◆ YOUR TASK
Using the records below, transcribe word for word the stretch from the line that contains "Someone put down the cactus in brown" through the line that contains "Someone rotated the spray", both end lines included, and nothing else.
Start of DATA TO EXAMINE
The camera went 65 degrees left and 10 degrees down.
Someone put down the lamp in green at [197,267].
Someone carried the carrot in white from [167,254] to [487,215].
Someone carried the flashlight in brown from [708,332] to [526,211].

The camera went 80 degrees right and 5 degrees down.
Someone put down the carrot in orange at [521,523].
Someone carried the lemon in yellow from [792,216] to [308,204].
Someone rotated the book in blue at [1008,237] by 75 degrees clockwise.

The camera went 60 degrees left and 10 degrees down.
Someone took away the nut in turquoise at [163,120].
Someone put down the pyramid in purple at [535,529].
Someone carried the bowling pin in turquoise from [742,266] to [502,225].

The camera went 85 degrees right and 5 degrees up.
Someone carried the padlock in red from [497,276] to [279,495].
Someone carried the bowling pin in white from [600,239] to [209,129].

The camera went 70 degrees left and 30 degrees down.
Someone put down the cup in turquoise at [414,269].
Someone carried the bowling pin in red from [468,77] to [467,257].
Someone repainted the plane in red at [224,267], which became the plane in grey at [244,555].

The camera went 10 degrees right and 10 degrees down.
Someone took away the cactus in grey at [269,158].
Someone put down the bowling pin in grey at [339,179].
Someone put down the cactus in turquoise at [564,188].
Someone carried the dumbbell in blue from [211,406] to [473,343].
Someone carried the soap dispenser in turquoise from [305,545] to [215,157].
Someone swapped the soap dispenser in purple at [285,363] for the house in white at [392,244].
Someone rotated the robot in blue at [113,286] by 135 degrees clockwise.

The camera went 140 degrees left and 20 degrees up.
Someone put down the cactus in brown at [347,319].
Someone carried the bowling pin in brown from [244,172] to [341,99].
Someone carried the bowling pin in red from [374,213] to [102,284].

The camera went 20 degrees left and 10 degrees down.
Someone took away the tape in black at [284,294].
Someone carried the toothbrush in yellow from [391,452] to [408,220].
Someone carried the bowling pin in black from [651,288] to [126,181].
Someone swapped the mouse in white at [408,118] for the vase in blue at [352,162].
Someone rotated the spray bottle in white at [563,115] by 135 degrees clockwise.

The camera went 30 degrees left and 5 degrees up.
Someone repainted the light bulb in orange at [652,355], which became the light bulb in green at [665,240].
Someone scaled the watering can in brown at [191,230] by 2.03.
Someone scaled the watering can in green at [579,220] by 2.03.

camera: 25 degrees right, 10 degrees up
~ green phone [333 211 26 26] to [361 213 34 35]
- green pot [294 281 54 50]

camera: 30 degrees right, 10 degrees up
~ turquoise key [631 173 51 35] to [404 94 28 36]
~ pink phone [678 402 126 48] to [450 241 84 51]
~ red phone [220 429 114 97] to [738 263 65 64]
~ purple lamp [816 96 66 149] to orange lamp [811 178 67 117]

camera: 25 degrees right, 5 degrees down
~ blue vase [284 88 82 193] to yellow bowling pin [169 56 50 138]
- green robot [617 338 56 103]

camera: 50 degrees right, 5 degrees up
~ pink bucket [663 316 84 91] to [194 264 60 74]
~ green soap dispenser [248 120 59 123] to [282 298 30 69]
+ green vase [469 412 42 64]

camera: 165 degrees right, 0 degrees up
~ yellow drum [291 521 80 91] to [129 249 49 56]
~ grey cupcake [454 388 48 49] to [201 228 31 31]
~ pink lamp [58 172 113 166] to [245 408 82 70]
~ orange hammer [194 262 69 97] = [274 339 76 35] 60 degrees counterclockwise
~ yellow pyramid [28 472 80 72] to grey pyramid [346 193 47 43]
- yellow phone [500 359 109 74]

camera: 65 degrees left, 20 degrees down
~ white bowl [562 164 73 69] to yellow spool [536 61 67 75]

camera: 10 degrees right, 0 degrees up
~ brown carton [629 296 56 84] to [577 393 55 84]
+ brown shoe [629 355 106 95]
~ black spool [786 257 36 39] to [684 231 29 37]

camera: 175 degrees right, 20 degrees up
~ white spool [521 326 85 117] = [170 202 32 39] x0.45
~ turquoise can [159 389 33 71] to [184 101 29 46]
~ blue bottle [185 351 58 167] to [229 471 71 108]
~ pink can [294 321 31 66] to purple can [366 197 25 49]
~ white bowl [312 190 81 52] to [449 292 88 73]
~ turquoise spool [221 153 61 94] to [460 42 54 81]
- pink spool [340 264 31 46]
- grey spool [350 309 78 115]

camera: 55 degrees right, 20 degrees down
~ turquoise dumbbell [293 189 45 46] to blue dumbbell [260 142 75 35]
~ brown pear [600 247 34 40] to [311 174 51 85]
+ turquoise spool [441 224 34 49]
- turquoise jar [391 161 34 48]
End of DATA TO EXAMINE
◆ TASK OUTPUT
Someone put down the cactus in brown at [347,319].
Someone carried the bowling pin in brown from [244,172] to [341,99].
Someone carried the bowling pin in red from [374,213] to [102,284].

The camera went 20 degrees left and 10 degrees down.
Someone took away the tape in black at [284,294].
Someone carried the toothbrush in yellow from [391,452] to [408,220].
Someone carried the bowling pin in black from [651,288] to [126,181].
Someone swapped the mouse in white at [408,118] for the vase in blue at [352,162].
Someone rotated the spray bottle in white at [563,115] by 135 degrees clockwise.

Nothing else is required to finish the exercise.